> _REQUIRED WORK_
Exact copies of all entries are expected.

> _PROVIDED ENTRIES_
· · · ·

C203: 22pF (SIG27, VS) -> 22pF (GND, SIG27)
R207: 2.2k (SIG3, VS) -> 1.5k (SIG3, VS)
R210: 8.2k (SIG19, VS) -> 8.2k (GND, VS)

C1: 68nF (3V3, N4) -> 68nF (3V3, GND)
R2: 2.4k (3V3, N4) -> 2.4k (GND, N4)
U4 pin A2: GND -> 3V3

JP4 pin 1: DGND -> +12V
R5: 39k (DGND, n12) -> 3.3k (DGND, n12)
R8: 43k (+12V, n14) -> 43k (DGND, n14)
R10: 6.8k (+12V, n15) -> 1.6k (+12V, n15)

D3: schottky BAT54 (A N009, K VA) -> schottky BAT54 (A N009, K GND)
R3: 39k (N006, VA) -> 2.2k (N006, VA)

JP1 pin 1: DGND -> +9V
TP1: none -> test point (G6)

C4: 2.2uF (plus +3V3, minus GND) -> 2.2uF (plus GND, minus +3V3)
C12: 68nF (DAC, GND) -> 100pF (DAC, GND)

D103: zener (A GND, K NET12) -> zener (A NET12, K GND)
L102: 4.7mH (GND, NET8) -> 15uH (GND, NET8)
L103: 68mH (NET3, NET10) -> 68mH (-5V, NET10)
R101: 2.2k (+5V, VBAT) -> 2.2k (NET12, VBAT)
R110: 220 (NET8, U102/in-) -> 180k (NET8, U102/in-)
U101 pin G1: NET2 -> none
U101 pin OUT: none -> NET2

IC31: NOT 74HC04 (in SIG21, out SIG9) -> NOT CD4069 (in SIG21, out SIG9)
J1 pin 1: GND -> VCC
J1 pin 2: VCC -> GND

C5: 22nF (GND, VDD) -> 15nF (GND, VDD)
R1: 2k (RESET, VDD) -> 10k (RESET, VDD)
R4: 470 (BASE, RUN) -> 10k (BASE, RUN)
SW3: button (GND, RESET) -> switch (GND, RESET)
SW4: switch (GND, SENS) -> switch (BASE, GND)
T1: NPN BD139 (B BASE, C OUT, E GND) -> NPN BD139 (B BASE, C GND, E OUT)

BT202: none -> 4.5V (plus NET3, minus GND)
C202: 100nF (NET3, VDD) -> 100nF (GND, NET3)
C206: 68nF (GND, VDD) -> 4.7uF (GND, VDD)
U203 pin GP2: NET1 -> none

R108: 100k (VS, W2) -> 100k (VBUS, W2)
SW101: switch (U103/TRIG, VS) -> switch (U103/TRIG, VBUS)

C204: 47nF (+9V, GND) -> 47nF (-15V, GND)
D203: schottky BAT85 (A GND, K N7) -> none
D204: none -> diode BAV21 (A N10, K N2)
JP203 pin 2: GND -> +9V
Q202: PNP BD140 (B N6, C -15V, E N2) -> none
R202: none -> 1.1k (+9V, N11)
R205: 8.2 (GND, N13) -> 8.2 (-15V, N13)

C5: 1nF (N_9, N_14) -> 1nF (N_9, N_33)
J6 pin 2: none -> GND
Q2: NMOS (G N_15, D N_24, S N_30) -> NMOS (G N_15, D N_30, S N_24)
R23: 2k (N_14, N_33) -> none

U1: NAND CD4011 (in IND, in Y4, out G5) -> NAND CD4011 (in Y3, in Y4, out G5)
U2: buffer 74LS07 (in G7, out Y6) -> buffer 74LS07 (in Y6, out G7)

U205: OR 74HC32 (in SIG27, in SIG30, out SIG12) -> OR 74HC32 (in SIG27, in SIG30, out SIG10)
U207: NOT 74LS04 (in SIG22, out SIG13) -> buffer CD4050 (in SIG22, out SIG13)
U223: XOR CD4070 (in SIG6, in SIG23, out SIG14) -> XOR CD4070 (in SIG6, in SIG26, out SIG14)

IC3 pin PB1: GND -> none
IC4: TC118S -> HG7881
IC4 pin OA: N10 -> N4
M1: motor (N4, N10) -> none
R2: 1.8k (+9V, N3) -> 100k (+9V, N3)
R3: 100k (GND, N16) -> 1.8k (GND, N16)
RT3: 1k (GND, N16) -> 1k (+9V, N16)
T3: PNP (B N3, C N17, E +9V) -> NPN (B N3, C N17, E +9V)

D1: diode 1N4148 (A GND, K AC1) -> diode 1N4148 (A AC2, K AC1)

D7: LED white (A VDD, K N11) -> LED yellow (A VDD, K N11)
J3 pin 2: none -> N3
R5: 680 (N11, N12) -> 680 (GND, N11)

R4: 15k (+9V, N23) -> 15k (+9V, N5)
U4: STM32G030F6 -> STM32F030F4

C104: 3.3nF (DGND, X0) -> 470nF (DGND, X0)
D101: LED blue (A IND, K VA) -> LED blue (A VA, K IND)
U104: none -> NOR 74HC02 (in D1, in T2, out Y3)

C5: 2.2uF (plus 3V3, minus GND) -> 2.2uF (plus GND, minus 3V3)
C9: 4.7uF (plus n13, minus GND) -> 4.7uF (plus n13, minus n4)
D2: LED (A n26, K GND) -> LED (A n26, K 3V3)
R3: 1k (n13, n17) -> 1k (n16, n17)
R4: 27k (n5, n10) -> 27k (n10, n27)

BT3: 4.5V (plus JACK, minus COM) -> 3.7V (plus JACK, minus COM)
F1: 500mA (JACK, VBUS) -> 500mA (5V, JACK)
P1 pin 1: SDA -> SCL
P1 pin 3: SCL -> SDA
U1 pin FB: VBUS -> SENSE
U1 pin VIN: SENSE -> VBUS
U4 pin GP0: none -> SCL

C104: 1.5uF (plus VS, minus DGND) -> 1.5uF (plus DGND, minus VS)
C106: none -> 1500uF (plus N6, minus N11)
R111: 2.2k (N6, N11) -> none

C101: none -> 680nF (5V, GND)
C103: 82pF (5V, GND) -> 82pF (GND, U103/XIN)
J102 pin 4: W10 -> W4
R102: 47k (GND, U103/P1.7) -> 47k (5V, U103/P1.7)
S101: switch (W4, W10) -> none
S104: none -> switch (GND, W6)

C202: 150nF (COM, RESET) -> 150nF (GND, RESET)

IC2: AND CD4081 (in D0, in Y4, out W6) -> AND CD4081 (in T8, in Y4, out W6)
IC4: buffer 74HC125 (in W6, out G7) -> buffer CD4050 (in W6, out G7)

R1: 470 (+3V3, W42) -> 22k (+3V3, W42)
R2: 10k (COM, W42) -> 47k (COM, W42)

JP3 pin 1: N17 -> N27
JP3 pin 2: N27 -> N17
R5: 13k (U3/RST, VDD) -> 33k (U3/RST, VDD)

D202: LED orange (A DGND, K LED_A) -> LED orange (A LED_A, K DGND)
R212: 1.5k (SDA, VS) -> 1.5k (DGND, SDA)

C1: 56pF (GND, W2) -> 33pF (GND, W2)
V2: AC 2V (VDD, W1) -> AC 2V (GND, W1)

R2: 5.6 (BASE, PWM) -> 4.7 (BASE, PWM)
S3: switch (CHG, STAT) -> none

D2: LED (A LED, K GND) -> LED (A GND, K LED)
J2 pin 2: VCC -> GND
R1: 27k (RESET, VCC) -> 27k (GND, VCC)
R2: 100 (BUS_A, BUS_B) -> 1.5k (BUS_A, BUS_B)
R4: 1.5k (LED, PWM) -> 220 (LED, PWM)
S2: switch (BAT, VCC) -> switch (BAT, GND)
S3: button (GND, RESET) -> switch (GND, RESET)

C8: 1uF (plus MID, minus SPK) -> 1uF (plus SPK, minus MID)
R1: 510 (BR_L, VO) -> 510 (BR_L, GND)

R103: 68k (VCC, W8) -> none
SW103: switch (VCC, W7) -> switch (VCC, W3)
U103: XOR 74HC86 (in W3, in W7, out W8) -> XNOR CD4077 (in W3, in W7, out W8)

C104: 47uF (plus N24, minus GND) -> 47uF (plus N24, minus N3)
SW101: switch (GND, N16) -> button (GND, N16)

· · · ·

> _ANSWER SECTION_
C203: 22pF (SIG27, VS) -> 22pF (GND, SIG27)
R207: 2.2k (SIG3, VS) -> 1.5k (SIG3, VS)
R210: 8.2k (SIG19, VS) -> 8.2k (GND, VS)

C1: 68nF (3V3, N4) -> 68nF (3V3, GND)
R2: 2.4k (3V3, N4) -> 2.4k (GND, N4)
U4 pin A2: GND -> 3V3

JP4 pin 1: DGND -> +12V
R5: 39k (DGND, n12) -> 3.3k (DGND, n12)
R8: 43k (+12V, n14) -> 43k (DGND, n14)
R10: 6.8k (+12V, n15) -> 1.6k (+12V, n15)

D3: schottky BAT54 (A N009, K VA) -> schottky BAT54 (A N009, K GND)
R3: 39k (N006, VA) -> 2.2k (N006, VA)

JP1 pin 1: DGND -> +9V
TP1: none -> test point (G6)

C4: 2.2uF (plus +3V3, minus GND) -> 2.2uF (plus GND, minus +3V3)
C12: 68nF (DAC, GND) -> 100pF (DAC, GND)

D103: zener (A GND, K NET12) -> zener (A NET12, K GND)
L102: 4.7mH (GND, NET8) -> 15uH (GND, NET8)
L103: 68mH (NET3, NET10) -> 68mH (-5V, NET10)
R101: 2.2k (+5V, VBAT) -> 2.2k (NET12, VBAT)
R110: 220 (NET8, U102/in-) -> 180k (NET8, U102/in-)
U101 pin G1: NET2 -> none
U101 pin OUT: none -> NET2

IC31: NOT 74HC04 (in SIG21, out SIG9) -> NOT CD4069 (in SIG21, out SIG9)
J1 pin 1: GND -> VCC
J1 pin 2: VCC -> GND

C5: 22nF (GND, VDD) -> 15nF (GND, VDD)
R1: 2k (RESET, VDD) -> 10k (RESET, VDD)
R4: 470 (BASE, RUN) -> 10k (BASE, RUN)
SW3: button (GND, RESET) -> switch (GND, RESET)
SW4: switch (GND, SENS) -> switch (BASE, GND)
T1: NPN BD139 (B BASE, C OUT, E GND) -> NPN BD139 (B BASE, C GND, E OUT)

BT202: none -> 4.5V (plus NET3, minus GND)
C202: 100nF (NET3, VDD) -> 100nF (GND, NET3)
C206: 68nF (GND, VDD) -> 4.7uF (GND, VDD)
U203 pin GP2: NET1 -> none

R108: 100k (VS, W2) -> 100k (VBUS, W2)
SW101: switch (U103/TRIG, VS) -> switch (U103/TRIG, VBUS)

C204: 47nF (+9V, GND) -> 47nF (-15V, GND)
D203: schottky BAT85 (A GND, K N7) -> none
D204: none -> diode BAV21 (A N10, K N2)
JP203 pin 2: GND -> +9V
Q202: PNP BD140 (B N6, C -15V, E N2) -> none
R202: none -> 1.1k (+9V, N11)
R205: 8.2 (GND, N13) -> 8.2 (-15V, N13)

C5: 1nF (N_9, N_14) -> 1nF (N_9, N_33)
J6 pin 2: none -> GND
Q2: NMOS (G N_15, D N_24, S N_30) -> NMOS (G N_15, D N_30, S N_24)
R23: 2k (N_14, N_33) -> none

U1: NAND CD4011 (in IND, in Y4, out G5) -> NAND CD4011 (in Y3, in Y4, out G5)
U2: buffer 74LS07 (in G7, out Y6) -> buffer 74LS07 (in Y6, out G7)

U205: OR 74HC32 (in SIG27, in SIG30, out SIG12) -> OR 74HC32 (in SIG27, in SIG30, out SIG10)
U207: NOT 74LS04 (in SIG22, out SIG13) -> buffer CD4050 (in SIG22, out SIG13)
U223: XOR CD4070 (in SIG6, in SIG23, out SIG14) -> XOR CD4070 (in SIG6, in SIG26, out SIG14)

IC3 pin PB1: GND -> none
IC4: TC118S -> HG7881
IC4 pin OA: N10 -> N4
M1: motor (N4, N10) -> none
R2: 1.8k (+9V, N3) -> 100k (+9V, N3)
R3: 100k (GND, N16) -> 1.8k (GND, N16)
RT3: 1k (GND, N16) -> 1k (+9V, N16)
T3: PNP (B N3, C N17, E +9V) -> NPN (B N3, C N17, E +9V)

D1: diode 1N4148 (A GND, K AC1) -> diode 1N4148 (A AC2, K AC1)

D7: LED white (A VDD, K N11) -> LED yellow (A VDD, K N11)
J3 pin 2: none -> N3
R5: 680 (N11, N12) -> 680 (GND, N11)

R4: 15k (+9V, N23) -> 15k (+9V, N5)
U4: STM32G030F6 -> STM32F030F4

C104: 3.3nF (DGND, X0) -> 470nF (DGND, X0)
D101: LED blue (A IND, K VA) -> LED blue (A VA, K IND)
U104: none -> NOR 74HC02 (in D1, in T2, out Y3)

C5: 2.2uF (plus 3V3, minus GND) -> 2.2uF (plus GND, minus 3V3)
C9: 4.7uF (plus n13, minus GND) -> 4.7uF (plus n13, minus n4)
D2: LED (A n26, K GND) -> LED (A n26, K 3V3)
R3: 1k (n13, n17) -> 1k (n16, n17)
R4: 27k (n5, n10) -> 27k (n10, n27)

BT3: 4.5V (plus JACK, minus COM) -> 3.7V (plus JACK, minus COM)
F1: 500mA (JACK, VBUS) -> 500mA (5V, JACK)
P1 pin 1: SDA -> SCL
P1 pin 3: SCL -> SDA
U1 pin FB: VBUS -> SENSE
U1 pin VIN: SENSE -> VBUS
U4 pin GP0: none -> SCL

C104: 1.5uF (plus VS, minus DGND) -> 1.5uF (plus DGND, minus VS)
C106: none -> 1500uF (plus N6, minus N11)
R111: 2.2k (N6, N11) -> none

C101: none -> 680nF (5V, GND)
C103: 82pF (5V, GND) -> 82pF (GND, U103/XIN)
J102 pin 4: W10 -> W4
R102: 47k (GND, U103/P1.7) -> 47k (5V, U103/P1.7)
S101: switch (W4, W10) -> none
S104: none -> switch (GND, W6)

C202: 150nF (COM, RESET) -> 150nF (GND, RESET)

IC2: AND CD4081 (in D0, in Y4, out W6) -> AND CD4081 (in T8, in Y4, out W6)
IC4: buffer 74HC125 (in W6, out G7) -> buffer CD4050 (in W6, out G7)

R1: 470 (+3V3, W42) -> 22k (+3V3, W42)
R2: 10k (COM, W42) -> 47k (COM, W42)

JP3 pin 1: N17 -> N27
JP3 pin 2: N27 -> N17
R5: 13k (U3/RST, VDD) -> 33k (U3/RST, VDD)

D202: LED orange (A DGND, K LED_A) -> LED orange (A LED_A, K DGND)
R212: 1.5k (SDA, VS) -> 1.5k (DGND, SDA)

C1: 56pF (GND, W2) -> 33pF (GND, W2)
V2: AC 2V (VDD, W1) -> AC 2V (GND, W1)

R2: 5.6 (BASE, PWM) -> 4.7 (BASE, PWM)
S3: switch (CHG, STAT) -> none

D2: LED (A LED, K GND) -> LED (A GND, K LED)
J2 pin 2: VCC -> GND
R1: 27k (RESET, VCC) -> 27k (GND, VCC)
R2: 100 (BUS_A, BUS_B) -> 1.5k (BUS_A, BUS_B)
R4: 1.5k (LED, PWM) -> 220 (LED, PWM)
S2: switch (BAT, VCC) -> switch (BAT, GND)
S3: button (GND, RESET) -> switch (GND, RESET)

C8: 1uF (plus MID, minus SPK) -> 1uF (plus SPK, minus MID)
R1: 510 (BR_L, VO) -> 510 (BR_L, GND)

R103: 68k (VCC, W8) -> none
SW103: switch (VCC, W7) -> switch (VCC, W3)
U103: XOR 74HC86 (in W3, in W7, out W8) -> XNOR CD4077 (in W3, in W7, out W8)

C104: 47uF (plus N24, minus GND) -> 47uF (plus N24, minus N3)
SW101: switch (GND, N16) -> button (GND, N16)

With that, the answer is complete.